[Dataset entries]
Content starts

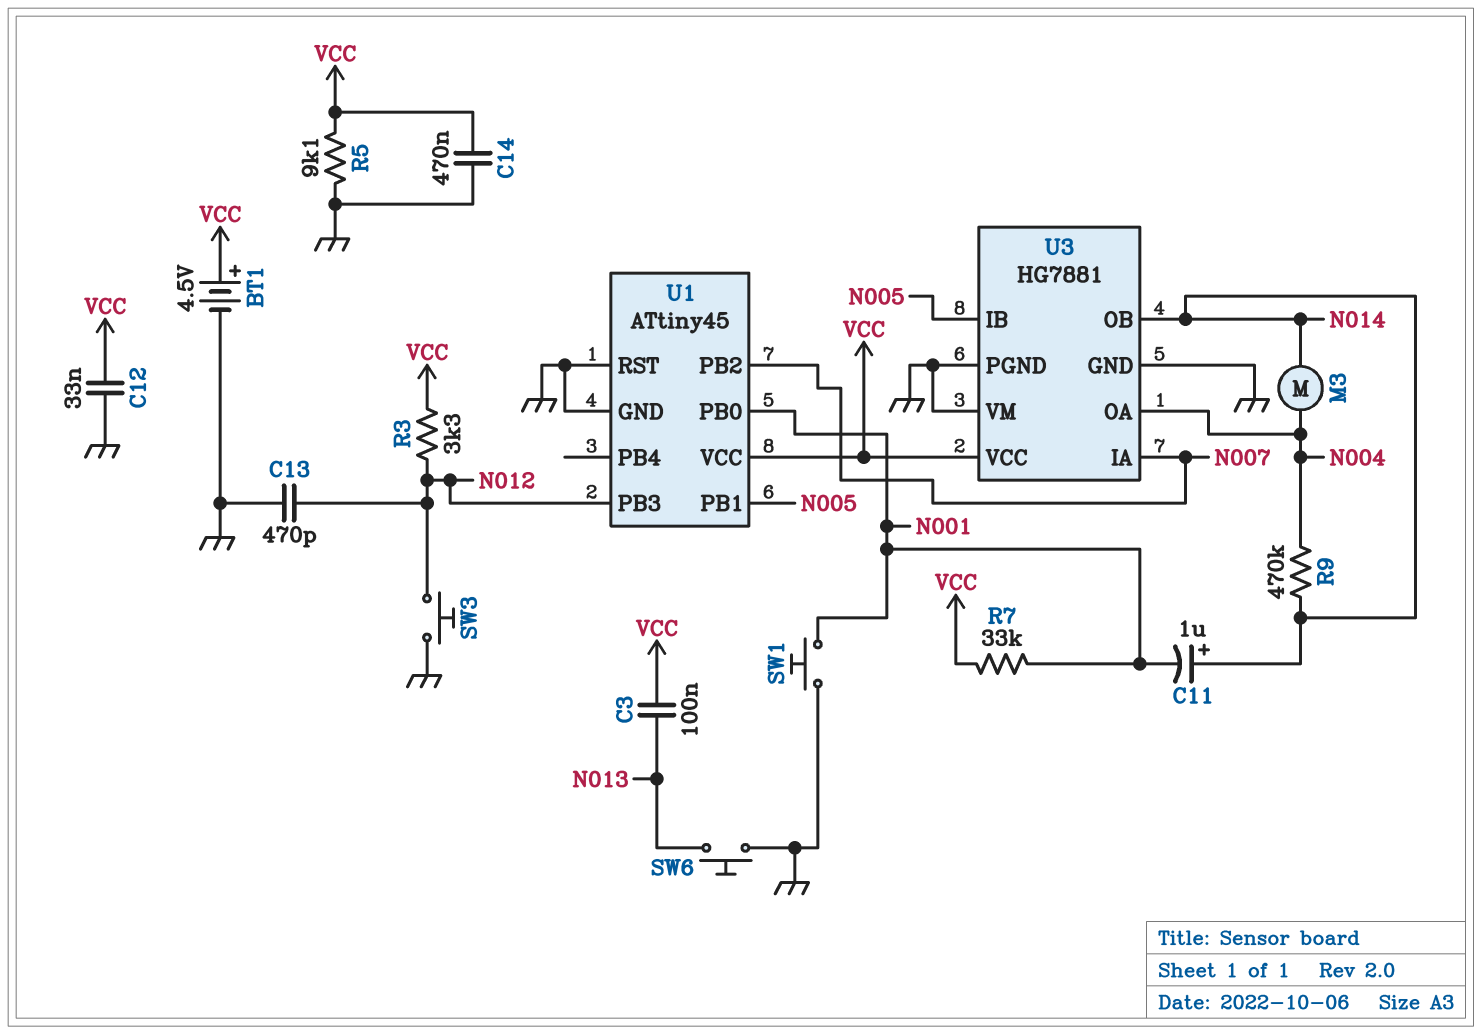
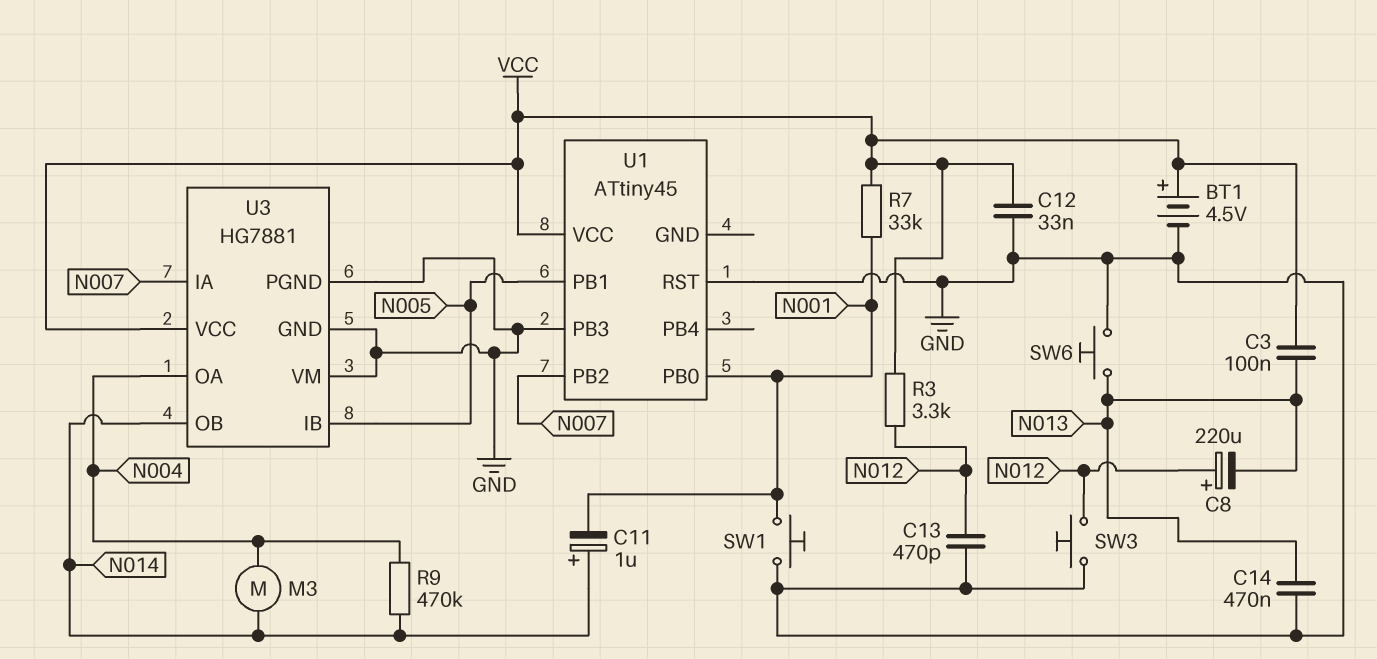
C8: none -> 220uF (plus N012, minus N013)
C14: 470nF (GND, VCC) -> 470nF (GND, N013)
R5: 9.1k (GND, VCC) -> none
U1 pin GND: GND -> none
U1 pin PB3: N012 -> GND

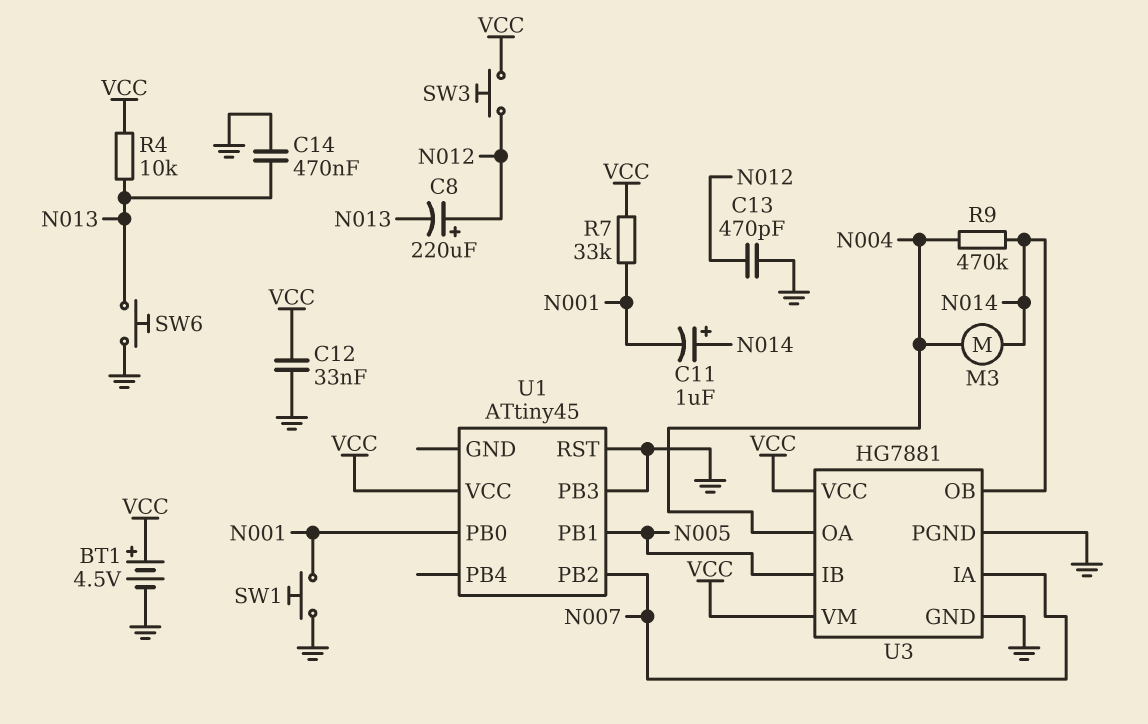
C3: 100nF (N013, VCC) -> none
R3: 3.3k (N012, VCC) -> none
R4: none -> 10k (N013, VCC)
SW3: button (GND, N012) -> button (N012, VCC)
U3 pin VM: GND -> VCC

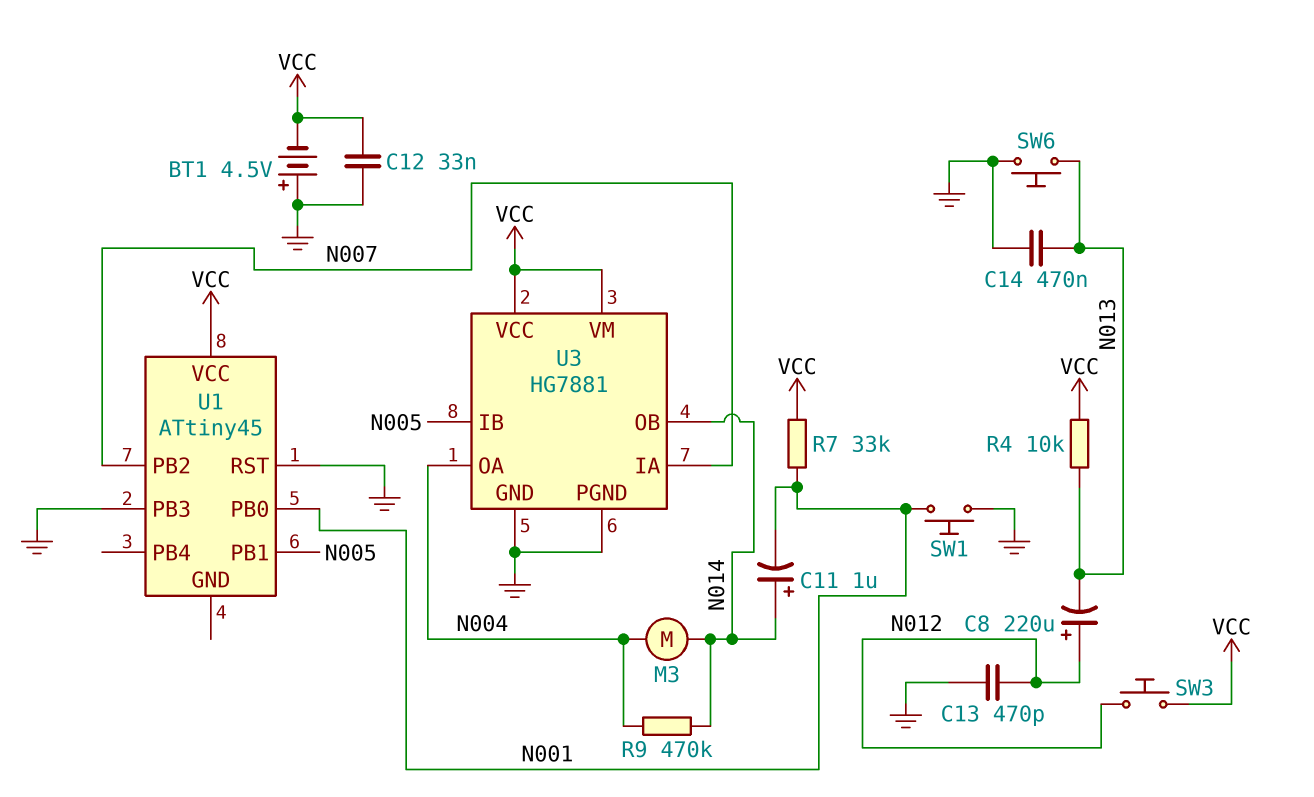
BT1: 4.5V (plus VCC, minus GND) -> 4.5V (plus GND, minus VCC)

Content ends

Transcribe exactly, and only, the lines from the one with "C14: 470nF (GND, VCC) -> 470nF (GND, N013)" through the final line of the data above. The pictures stay out.

▶ Solution to this problem
C14: 470nF (GND, VCC) -> 470nF (GND, N013)
R5: 9.1k (GND, VCC) -> none
U1 pin GND: GND -> none
U1 pin PB3: N012 -> GND

C3: 100nF (N013, VCC) -> none
R3: 3.3k (N012, VCC) -> none
R4: none -> 10k (N013, VCC)
SW3: button (GND, N012) -> button (N012, VCC)
U3 pin VM: GND -> VCC

BT1: 4.5V (plus VCC, minus GND) -> 4.5V (plus GND, minus VCC)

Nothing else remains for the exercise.